(Task objective)
Make an exact copy of all the records.

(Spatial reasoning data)
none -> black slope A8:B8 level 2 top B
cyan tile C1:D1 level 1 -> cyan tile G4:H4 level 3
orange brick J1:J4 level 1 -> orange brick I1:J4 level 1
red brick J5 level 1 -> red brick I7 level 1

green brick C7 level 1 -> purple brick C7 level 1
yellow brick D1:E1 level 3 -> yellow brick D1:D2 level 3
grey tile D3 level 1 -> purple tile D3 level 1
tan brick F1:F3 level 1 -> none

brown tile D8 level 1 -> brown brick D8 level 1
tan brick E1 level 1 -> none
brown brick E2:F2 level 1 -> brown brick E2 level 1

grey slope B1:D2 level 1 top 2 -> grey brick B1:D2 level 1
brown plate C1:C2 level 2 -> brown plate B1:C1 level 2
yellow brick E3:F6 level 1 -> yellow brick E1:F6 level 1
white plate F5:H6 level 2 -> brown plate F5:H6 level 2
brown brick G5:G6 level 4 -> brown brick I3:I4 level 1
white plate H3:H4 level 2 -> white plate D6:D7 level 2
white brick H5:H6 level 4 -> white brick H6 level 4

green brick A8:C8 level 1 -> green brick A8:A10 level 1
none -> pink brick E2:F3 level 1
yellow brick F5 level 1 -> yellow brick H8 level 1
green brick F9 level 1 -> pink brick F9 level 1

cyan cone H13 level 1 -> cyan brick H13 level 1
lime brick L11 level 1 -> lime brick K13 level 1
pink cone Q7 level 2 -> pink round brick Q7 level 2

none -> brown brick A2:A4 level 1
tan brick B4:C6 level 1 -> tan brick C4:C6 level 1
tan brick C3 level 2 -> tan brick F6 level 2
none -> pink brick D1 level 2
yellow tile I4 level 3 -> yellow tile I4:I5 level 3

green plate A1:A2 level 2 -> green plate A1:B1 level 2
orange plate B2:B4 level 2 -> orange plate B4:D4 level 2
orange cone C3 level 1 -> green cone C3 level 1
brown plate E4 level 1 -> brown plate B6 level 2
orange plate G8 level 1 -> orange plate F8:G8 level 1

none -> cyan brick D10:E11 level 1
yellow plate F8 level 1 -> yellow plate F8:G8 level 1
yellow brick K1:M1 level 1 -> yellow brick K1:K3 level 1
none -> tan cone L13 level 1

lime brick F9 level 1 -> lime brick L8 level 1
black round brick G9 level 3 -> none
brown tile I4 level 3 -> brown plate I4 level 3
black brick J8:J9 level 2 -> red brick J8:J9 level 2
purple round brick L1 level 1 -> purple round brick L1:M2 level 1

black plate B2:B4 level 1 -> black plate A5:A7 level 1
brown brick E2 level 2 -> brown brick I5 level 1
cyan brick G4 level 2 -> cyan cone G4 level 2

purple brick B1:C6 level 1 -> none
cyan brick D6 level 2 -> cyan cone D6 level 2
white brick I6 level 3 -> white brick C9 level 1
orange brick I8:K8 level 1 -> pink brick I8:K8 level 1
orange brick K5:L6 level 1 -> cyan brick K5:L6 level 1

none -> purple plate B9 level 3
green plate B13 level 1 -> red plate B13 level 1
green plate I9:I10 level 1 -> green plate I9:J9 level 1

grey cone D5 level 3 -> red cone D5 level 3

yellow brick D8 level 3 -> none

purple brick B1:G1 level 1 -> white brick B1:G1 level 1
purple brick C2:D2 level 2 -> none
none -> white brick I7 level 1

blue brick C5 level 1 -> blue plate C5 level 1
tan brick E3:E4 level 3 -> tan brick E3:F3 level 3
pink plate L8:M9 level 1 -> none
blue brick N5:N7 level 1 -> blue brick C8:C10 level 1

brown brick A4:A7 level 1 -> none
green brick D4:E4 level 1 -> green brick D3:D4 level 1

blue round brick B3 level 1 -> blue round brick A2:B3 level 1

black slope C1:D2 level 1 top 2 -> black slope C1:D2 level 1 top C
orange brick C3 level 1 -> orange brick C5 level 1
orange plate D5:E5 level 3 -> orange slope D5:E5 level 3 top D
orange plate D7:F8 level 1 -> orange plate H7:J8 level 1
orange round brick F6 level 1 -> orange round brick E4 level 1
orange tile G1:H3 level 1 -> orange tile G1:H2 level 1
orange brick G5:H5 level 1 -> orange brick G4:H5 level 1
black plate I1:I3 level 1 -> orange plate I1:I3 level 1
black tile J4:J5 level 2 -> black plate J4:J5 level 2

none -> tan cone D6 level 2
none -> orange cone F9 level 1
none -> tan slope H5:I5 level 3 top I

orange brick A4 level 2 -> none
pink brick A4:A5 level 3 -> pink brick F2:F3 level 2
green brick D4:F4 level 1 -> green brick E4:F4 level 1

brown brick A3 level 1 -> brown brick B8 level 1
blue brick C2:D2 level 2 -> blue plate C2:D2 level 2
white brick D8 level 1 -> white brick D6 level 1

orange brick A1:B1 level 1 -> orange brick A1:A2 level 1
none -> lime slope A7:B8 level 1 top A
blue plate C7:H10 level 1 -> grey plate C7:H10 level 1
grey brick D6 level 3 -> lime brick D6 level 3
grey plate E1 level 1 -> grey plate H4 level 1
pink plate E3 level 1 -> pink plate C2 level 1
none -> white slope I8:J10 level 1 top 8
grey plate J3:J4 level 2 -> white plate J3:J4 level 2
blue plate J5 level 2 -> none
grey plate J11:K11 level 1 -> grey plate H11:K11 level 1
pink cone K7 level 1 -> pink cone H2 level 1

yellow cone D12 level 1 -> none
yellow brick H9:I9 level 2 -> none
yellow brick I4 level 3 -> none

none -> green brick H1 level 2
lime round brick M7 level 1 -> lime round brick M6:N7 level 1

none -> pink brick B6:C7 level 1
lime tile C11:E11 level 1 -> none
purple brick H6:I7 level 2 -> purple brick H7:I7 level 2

(Answer for the task)
none -> black slope A8:B8 level 2 top B
cyan tile C1:D1 level 1 -> cyan tile G4:H4 level 3
orange brick J1:J4 level 1 -> orange brick I1:J4 level 1
red brick J5 level 1 -> red brick I7 level 1

green brick C7 level 1 -> purple brick C7 level 1
yellow brick D1:E1 level 3 -> yellow brick D1:D2 level 3
grey tile D3 level 1 -> purple tile D3 level 1
tan brick F1:F3 level 1 -> none

brown tile D8 level 1 -> brown brick D8 level 1
tan brick E1 level 1 -> none
brown brick E2:F2 level 1 -> brown brick E2 level 1

grey slope B1:D2 level 1 top 2 -> grey brick B1:D2 level 1
brown plate C1:C2 level 2 -> brown plate B1:C1 level 2
yellow brick E3:F6 level 1 -> yellow brick E1:F6 level 1
white plate F5:H6 level 2 -> brown plate F5:H6 level 2
brown brick G5:G6 level 4 -> brown brick I3:I4 level 1
white plate H3:H4 level 2 -> white plate D6:D7 level 2
white brick H5:H6 level 4 -> white brick H6 level 4

green brick A8:C8 level 1 -> green brick A8:A10 level 1
none -> pink brick E2:F3 level 1
yellow brick F5 level 1 -> yellow brick H8 level 1
green brick F9 level 1 -> pink brick F9 level 1

cyan cone H13 level 1 -> cyan brick H13 level 1
lime brick L11 level 1 -> lime brick K13 level 1
pink cone Q7 level 2 -> pink round brick Q7 level 2

none -> brown brick A2:A4 level 1
tan brick B4:C6 level 1 -> tan brick C4:C6 level 1
tan brick C3 level 2 -> tan brick F6 level 2
none -> pink brick D1 level 2
yellow tile I4 level 3 -> yellow tile I4:I5 level 3

green plate A1:A2 level 2 -> green plate A1:B1 level 2
orange plate B2:B4 level 2 -> orange plate B4:D4 level 2
orange cone C3 level 1 -> green cone C3 level 1
brown plate E4 level 1 -> brown plate B6 level 2
orange plate G8 level 1 -> orange plate F8:G8 level 1

none -> cyan brick D10:E11 level 1
yellow plate F8 level 1 -> yellow plate F8:G8 level 1
yellow brick K1:M1 level 1 -> yellow brick K1:K3 level 1
none -> tan cone L13 level 1

lime brick F9 level 1 -> lime brick L8 level 1
black round brick G9 level 3 -> none
brown tile I4 level 3 -> brown plate I4 level 3
black brick J8:J9 level 2 -> red brick J8:J9 level 2
purple round brick L1 level 1 -> purple round brick L1:M2 level 1

black plate B2:B4 level 1 -> black plate A5:A7 level 1
brown brick E2 level 2 -> brown brick I5 level 1
cyan brick G4 level 2 -> cyan cone G4 level 2

purple brick B1:C6 level 1 -> none
cyan brick D6 level 2 -> cyan cone D6 level 2
white brick I6 level 3 -> white brick C9 level 1
orange brick I8:K8 level 1 -> pink brick I8:K8 level 1
orange brick K5:L6 level 1 -> cyan brick K5:L6 level 1

none -> purple plate B9 level 3
green plate B13 level 1 -> red plate B13 level 1
green plate I9:I10 level 1 -> green plate I9:J9 level 1

grey cone D5 level 3 -> red cone D5 level 3

yellow brick D8 level 3 -> none

purple brick B1:G1 level 1 -> white brick B1:G1 level 1
purple brick C2:D2 level 2 -> none
none -> white brick I7 level 1

blue brick C5 level 1 -> blue plate C5 level 1
tan brick E3:E4 level 3 -> tan brick E3:F3 level 3
pink plate L8:M9 level 1 -> none
blue brick N5:N7 level 1 -> blue brick C8:C10 level 1

brown brick A4:A7 level 1 -> none
green brick D4:E4 level 1 -> green brick D3:D4 level 1

blue round brick B3 level 1 -> blue round brick A2:B3 level 1

black slope C1:D2 level 1 top 2 -> black slope C1:D2 level 1 top C
orange brick C3 level 1 -> orange brick C5 level 1
orange plate D5:E5 level 3 -> orange slope D5:E5 level 3 top D
orange plate D7:F8 level 1 -> orange plate H7:J8 level 1
orange round brick F6 level 1 -> orange round brick E4 level 1
orange tile G1:H3 level 1 -> orange tile G1:H2 level 1
orange brick G5:H5 level 1 -> orange brick G4:H5 level 1
black plate I1:I3 level 1 -> orange plate I1:I3 level 1
black tile J4:J5 level 2 -> black plate J4:J5 level 2

none -> tan cone D6 level 2
none -> orange cone F9 level 1
none -> tan slope H5:I5 level 3 top I

orange brick A4 level 2 -> none
pink brick A4:A5 level 3 -> pink brick F2:F3 level 2
green brick D4:F4 level 1 -> green brick E4:F4 level 1

brown brick A3 level 1 -> brown brick B8 level 1
blue brick C2:D2 level 2 -> blue plate C2:D2 level 2
white brick D8 level 1 -> white brick D6 level 1

orange brick A1:B1 level 1 -> orange brick A1:A2 level 1
none -> lime slope A7:B8 level 1 top A
blue plate C7:H10 level 1 -> grey plate C7:H10 level 1
grey brick D6 level 3 -> lime brick D6 level 3
grey plate E1 level 1 -> grey plate H4 level 1
pink plate E3 level 1 -> pink plate C2 level 1
none -> white slope I8:J10 level 1 top 8
grey plate J3:J4 level 2 -> white plate J3:J4 level 2
blue plate J5 level 2 -> none
grey plate J11:K11 level 1 -> grey plate H11:K11 level 1
pink cone K7 level 1 -> pink cone H2 level 1

yellow cone D12 level 1 -> none
yellow brick H9:I9 level 2 -> none
yellow brick I4 level 3 -> none

none -> green brick H1 level 2
lime round brick M7 level 1 -> lime round brick M6:N7 level 1

none -> pink brick B6:C7 level 1
lime tile C11:E11 level 1 -> none
purple brick H6:I7 level 2 -> purple brick H7:I7 level 2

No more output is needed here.